Work order.
Your copy should match the records exactly, except that it contains no pictures.

Data section.
##########

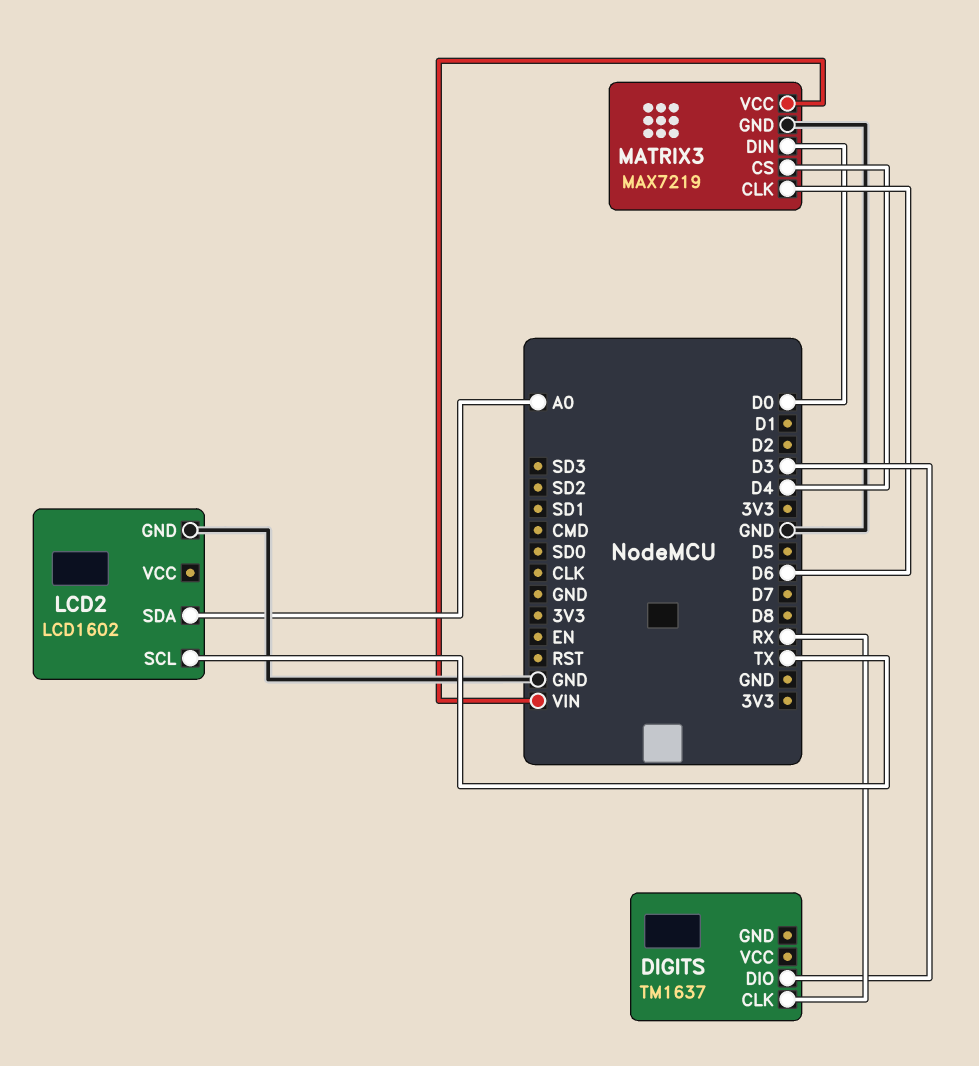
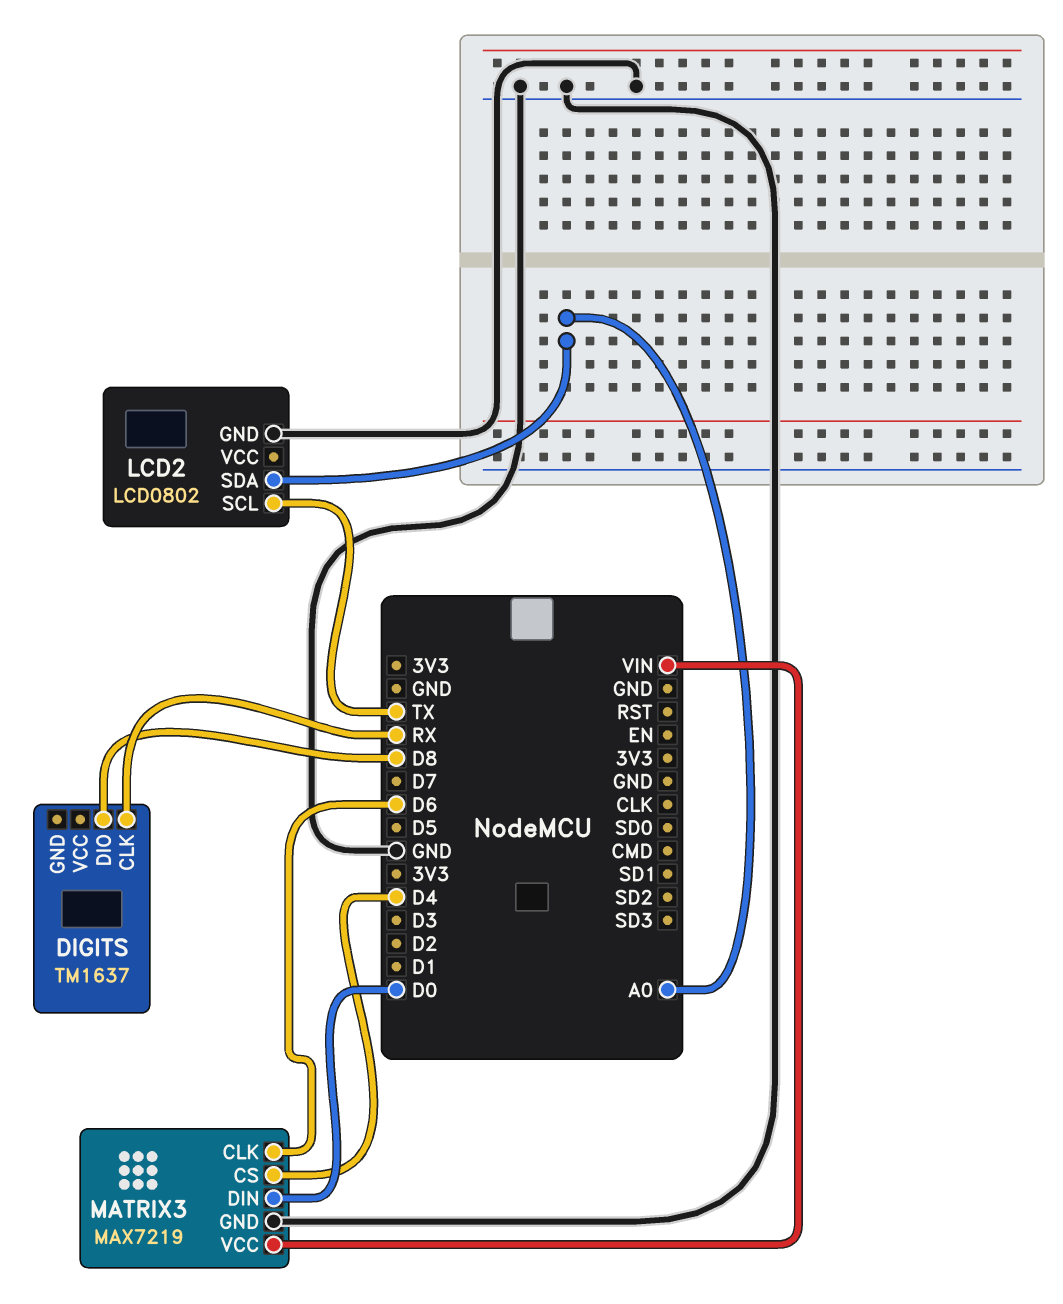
DIGITS pin DIO: D3 -> D8
LCD2: LCD1602 -> LCD0802

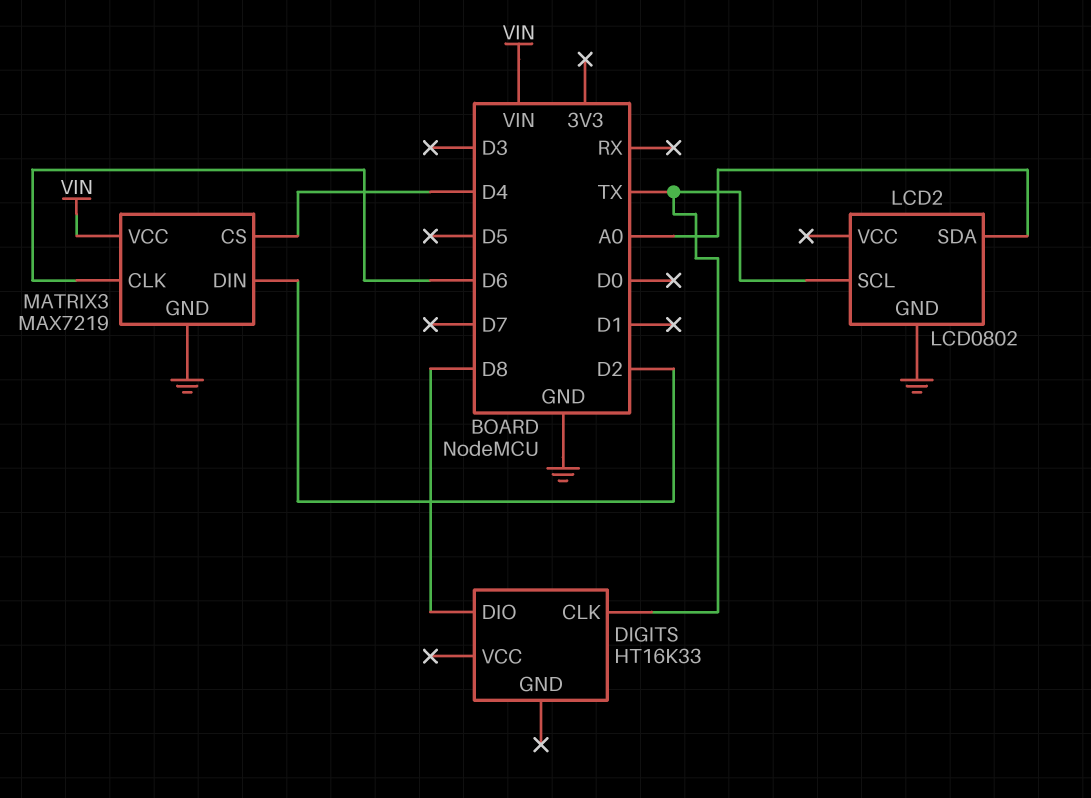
DIGITS: TM1637 -> HT16K33
DIGITS pin CLK: RX -> TX
MATRIX3 pin DIN: D0 -> D2

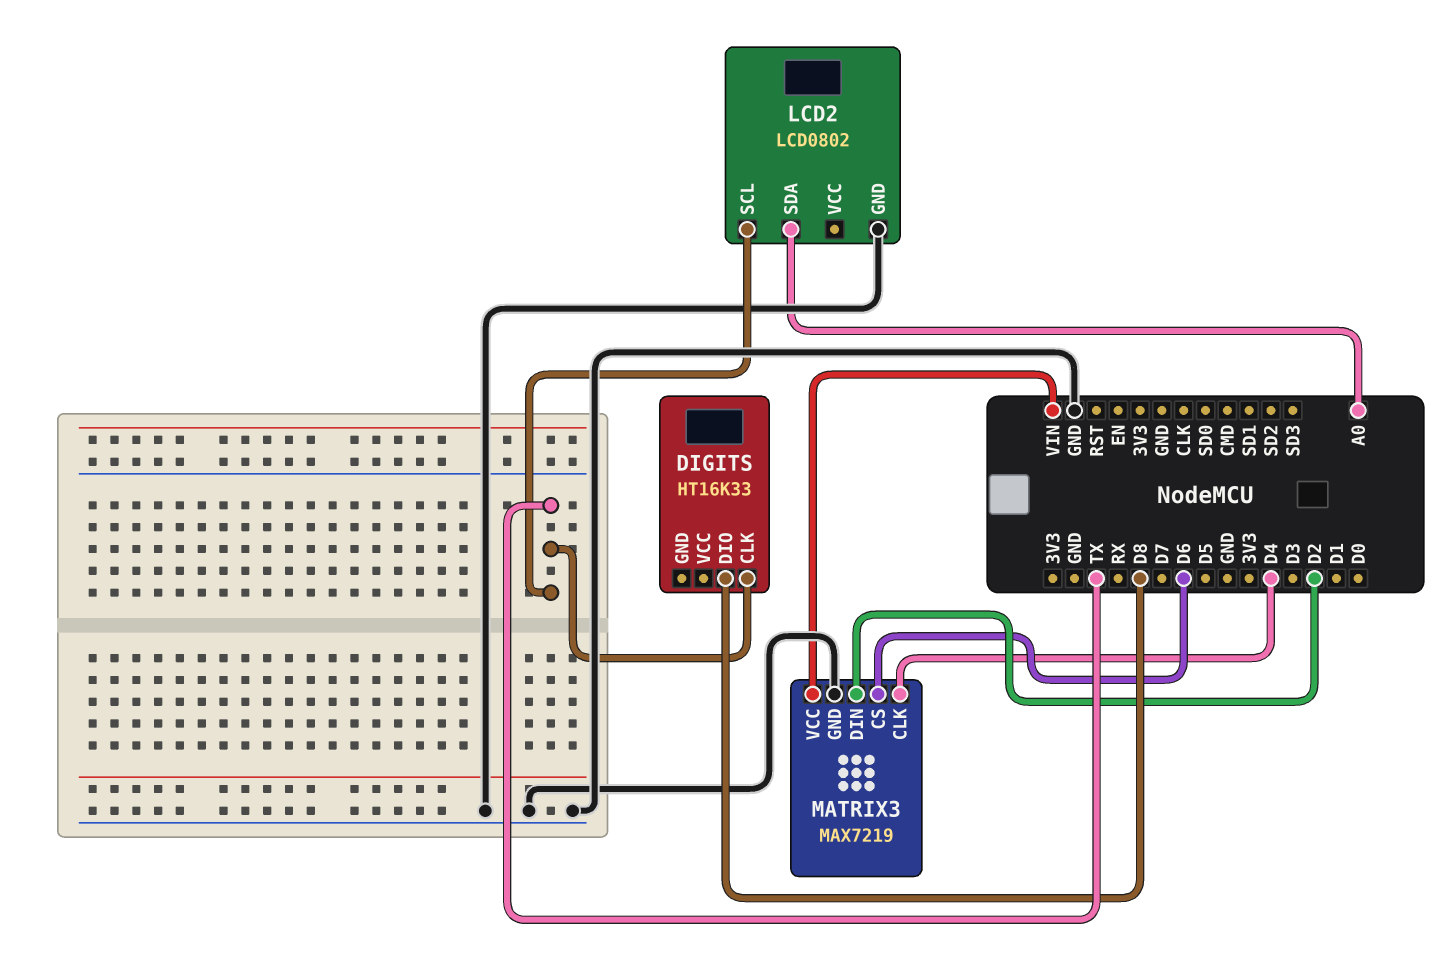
MATRIX3 pin CLK: D6 -> D4
MATRIX3 pin CS: D4 -> D6

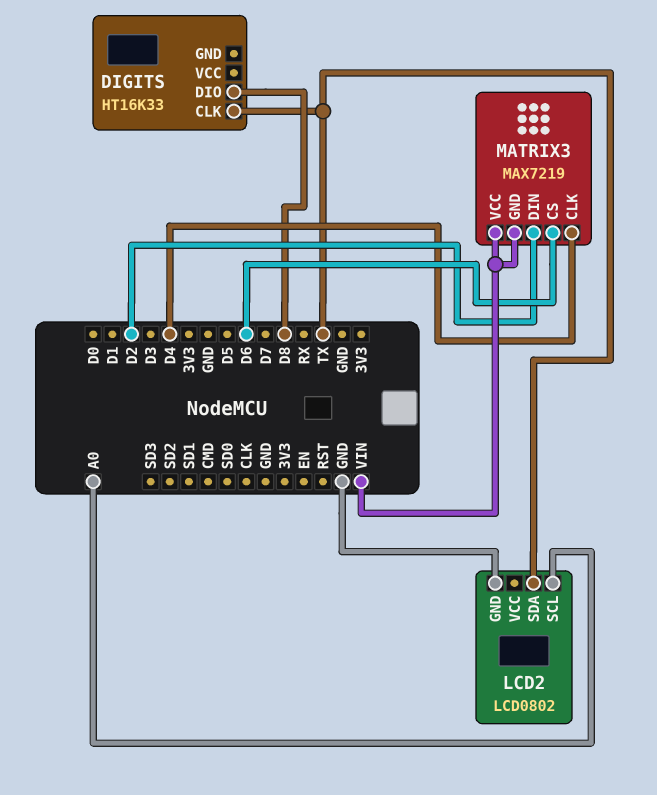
LCD2 pin SCL: TX -> A0
LCD2 pin SDA: A0 -> TX
MATRIX3 pin GND: GND -> VIN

##########

Response to this exercise.
DIGITS pin DIO: D3 -> D8
LCD2: LCD1602 -> LCD0802

DIGITS: TM1637 -> HT16K33
DIGITS pin CLK: RX -> TX
MATRIX3 pin DIN: D0 -> D2

MATRIX3 pin CLK: D6 -> D4
MATRIX3 pin CS: D4 -> D6

LCD2 pin SCL: TX -> A0
LCD2 pin SDA: A0 -> TX
MATRIX3 pin GND: GND -> VIN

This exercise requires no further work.